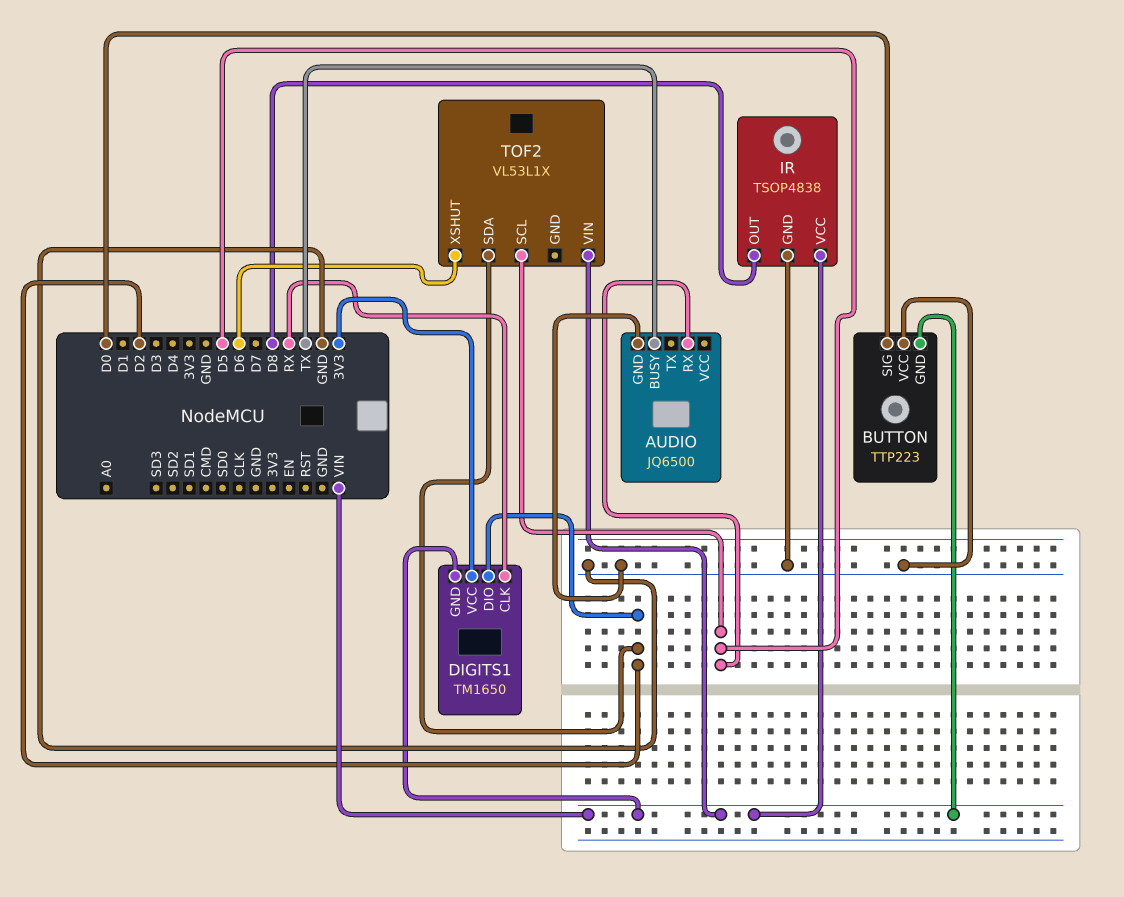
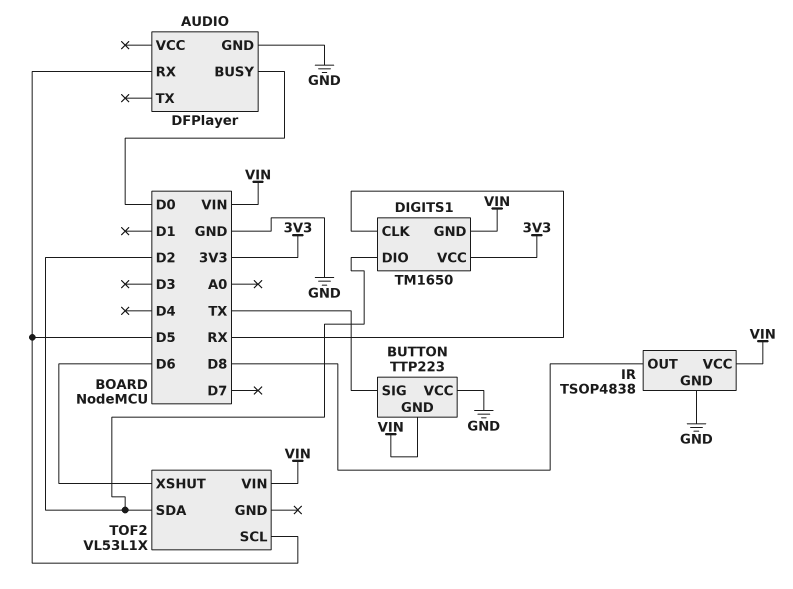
AUDIO: JQ6500 -> DFPlayer
AUDIO pin BUSY: TX -> D0
BUTTON pin SIG: D0 -> TX

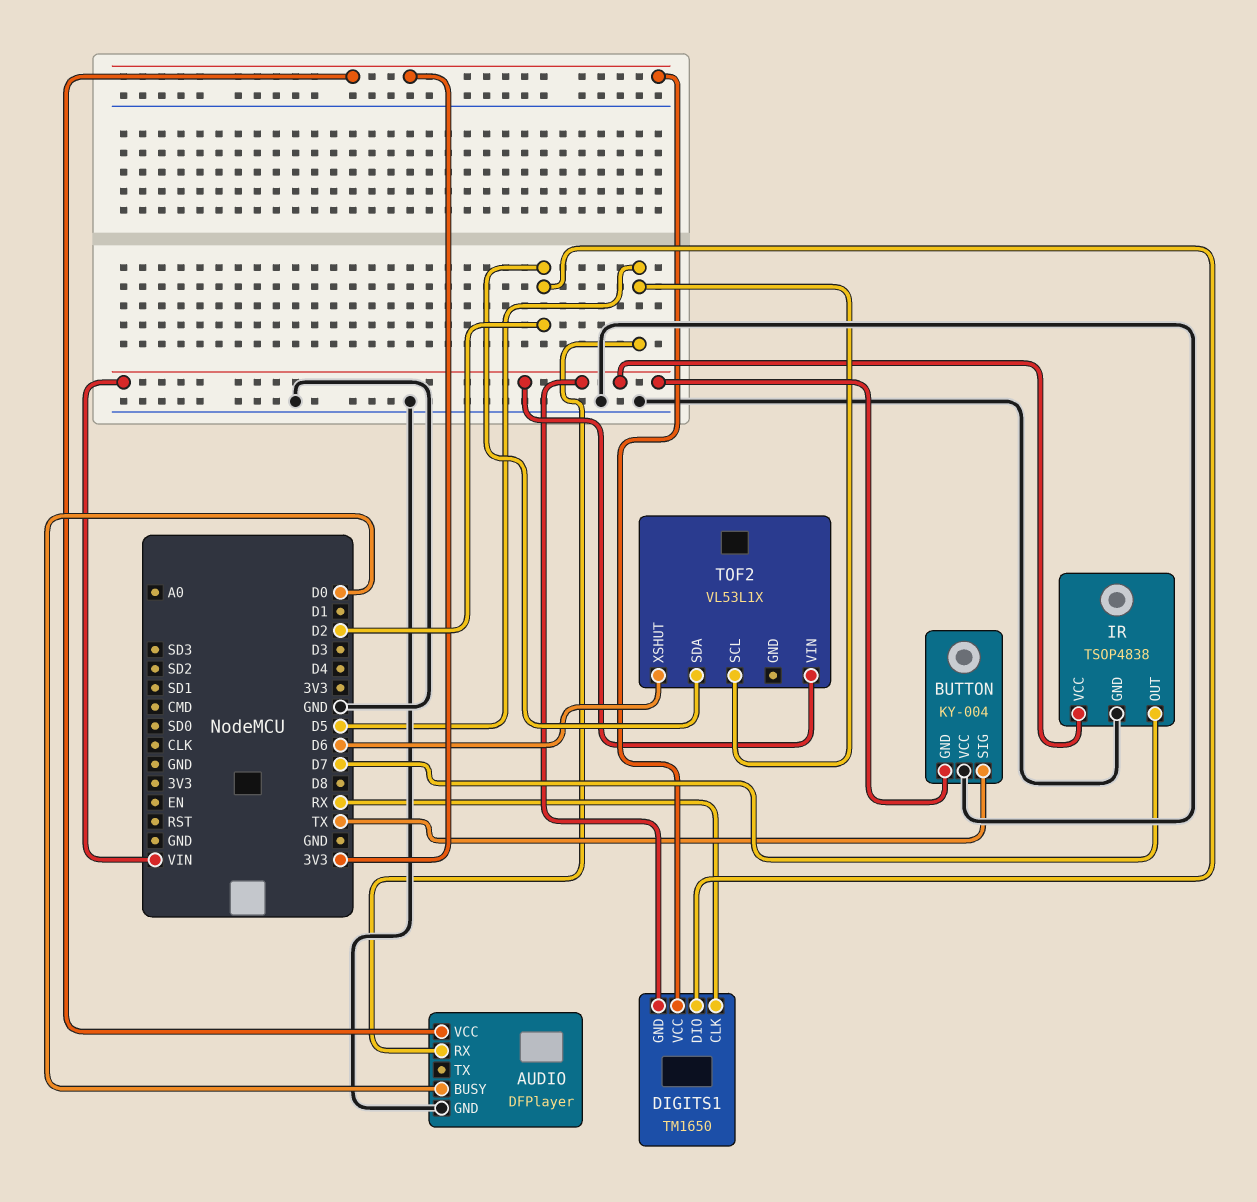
AUDIO pin VCC: none -> 3V3
BUTTON: TTP223 -> KY-004
IR pin OUT: D8 -> D7

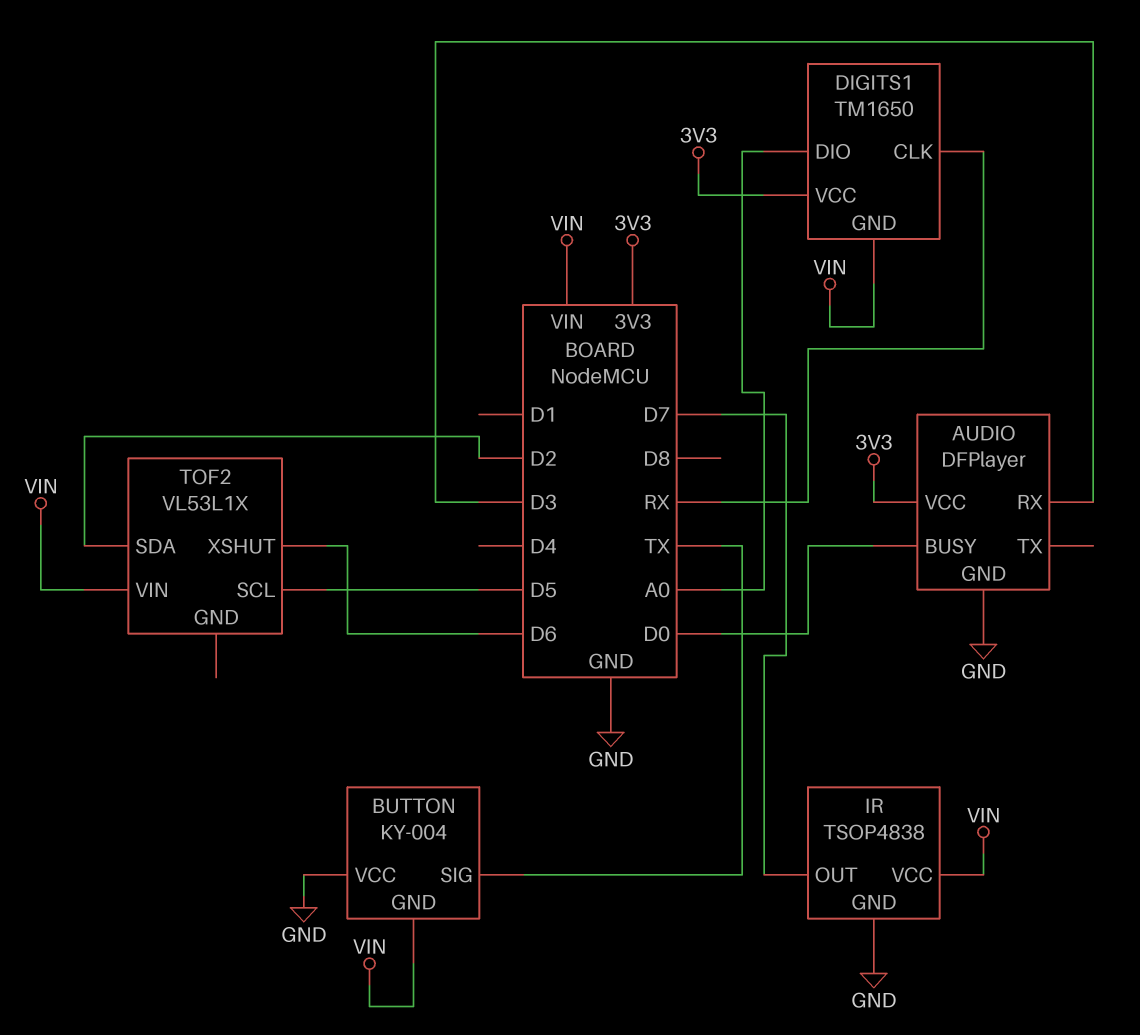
AUDIO pin RX: D5 -> D3
DIGITS1 pin DIO: D2 -> A0

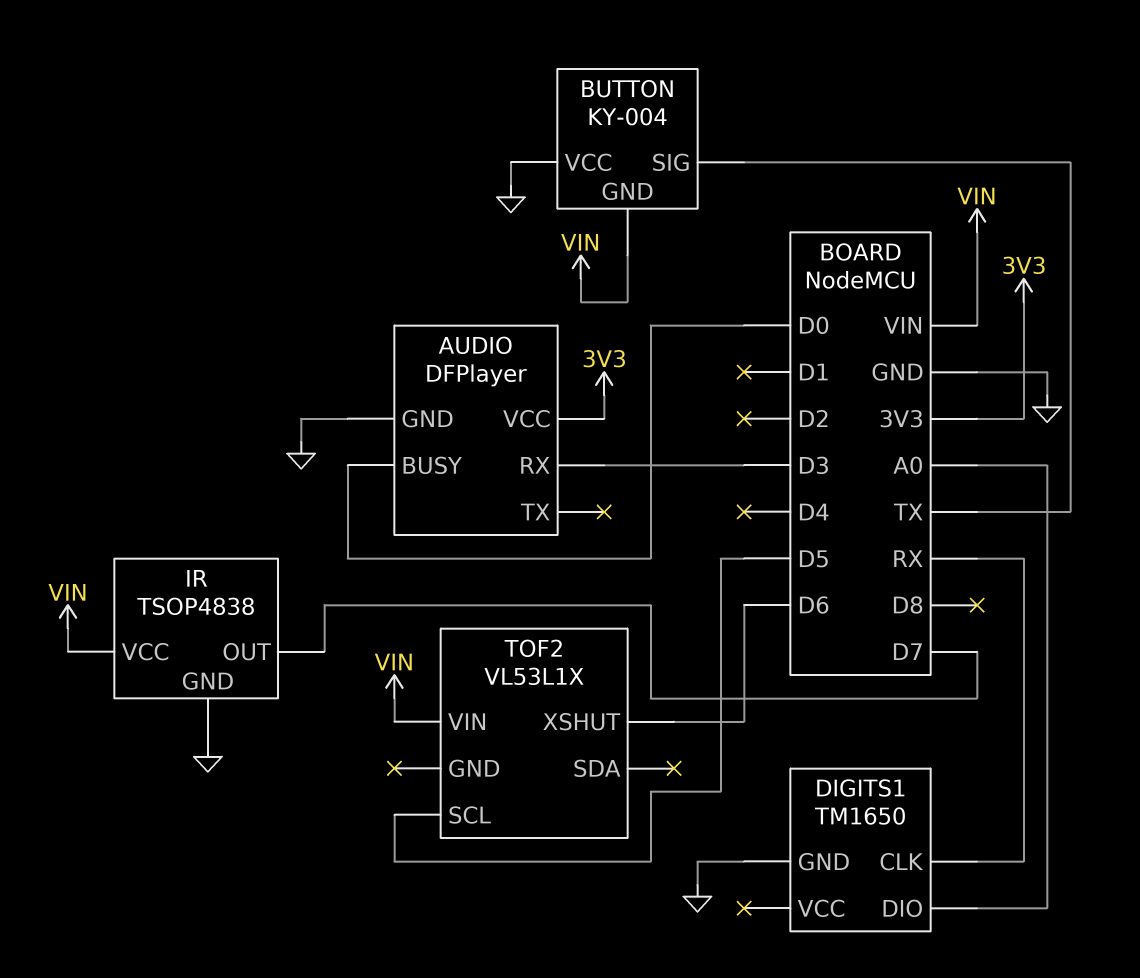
DIGITS1 pin GND: VIN -> GND
DIGITS1 pin VCC: 3V3 -> none
TOF2 pin SDA: D2 -> none

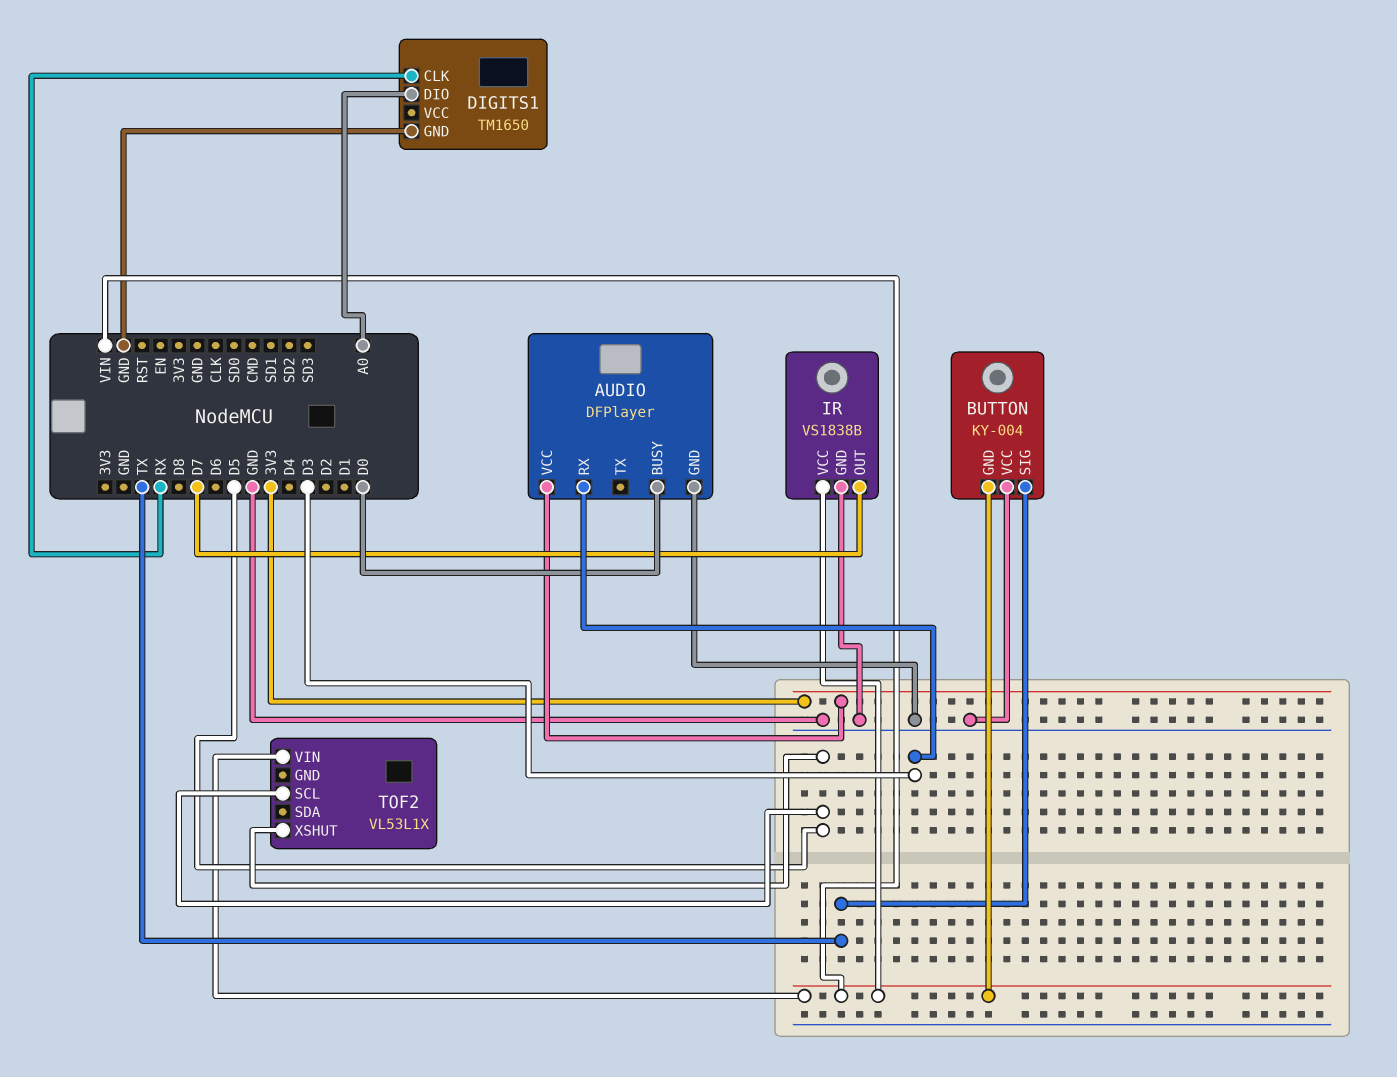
IR: TSOP4838 -> VS1838B
TOF2 pin XSHUT: D6 -> D5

◆ What you have to do: Exact repetition of all entries is required. The pictures should not appear.

◆ Reply to the exercise:
AUDIO: JQ6500 -> DFPlayer
AUDIO pin BUSY: TX -> D0
BUTTON pin SIG: D0 -> TX

AUDIO pin VCC: none -> 3V3
BUTTON: TTP223 -> KY-004
IR pin OUT: D8 -> D7

AUDIO pin RX: D5 -> D3
DIGITS1 pin DIO: D2 -> A0

DIGITS1 pin GND: VIN -> GND
DIGITS1 pin VCC: 3V3 -> none
TOF2 pin SDA: D2 -> none

IR: TSOP4838 -> VS1838B
TOF2 pin XSHUT: D6 -> D5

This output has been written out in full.